[Image sets with object changes]
━━━━━━━━
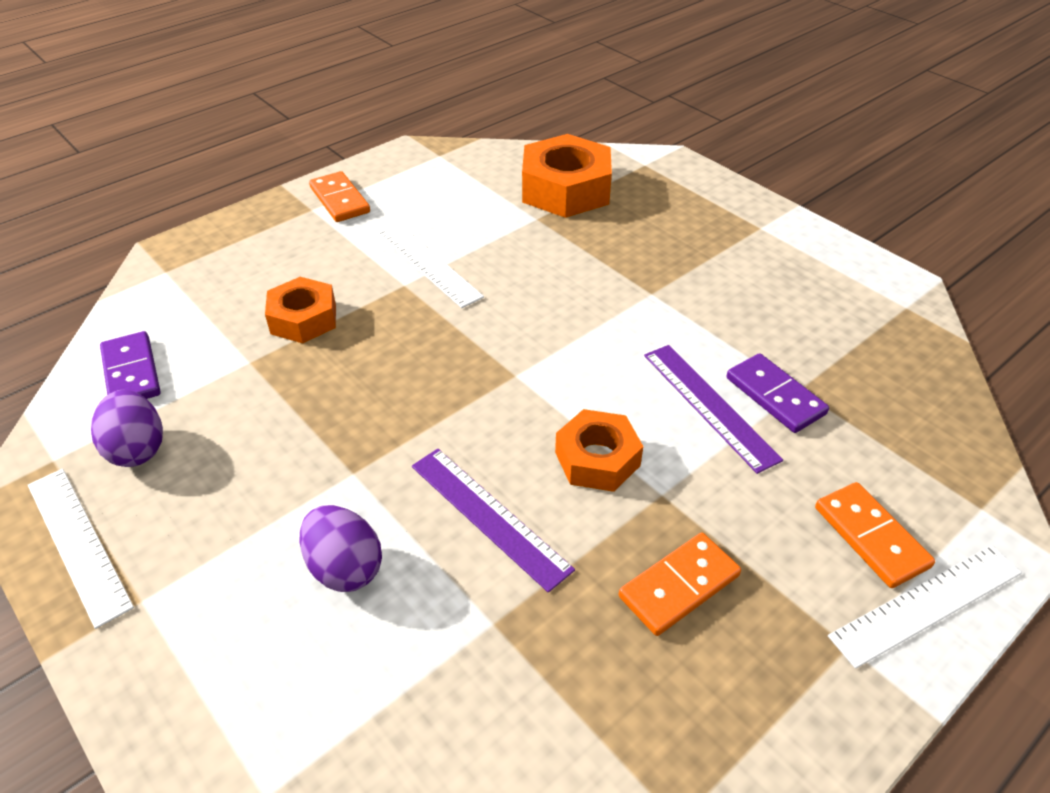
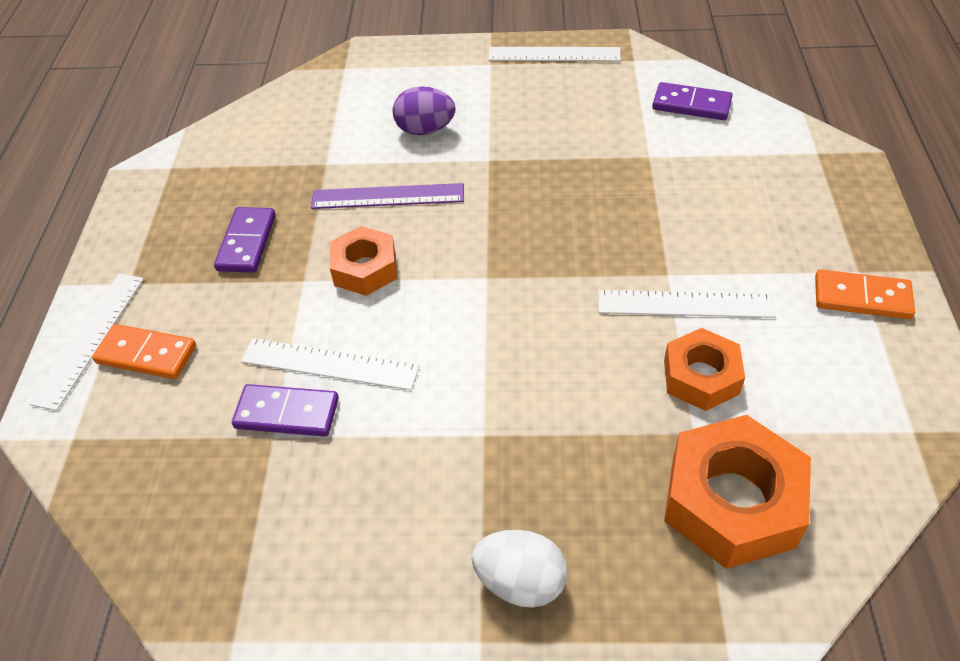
camera: 135 degrees right, 5 degrees up
(137, 449) = (608, 89): purple egg -> none
(303, 319) = (675, 199): orange nut -> orange nut (701, 377)
(679, 586) = (246, 242): orange domino -> purple domino
(709, 405) = (329, 364): purple ruler -> white ruler
(713, 231) = (520, 582): none -> white egg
━━━━━━━━
» Task details
Pick from the records each line that contains the word "purple" and show it.

» Exercise response
(137, 449) = (608, 89): purple egg -> none
(679, 586) = (246, 242): orange domino -> purple domino
(709, 405) = (329, 364): purple ruler -> white ruler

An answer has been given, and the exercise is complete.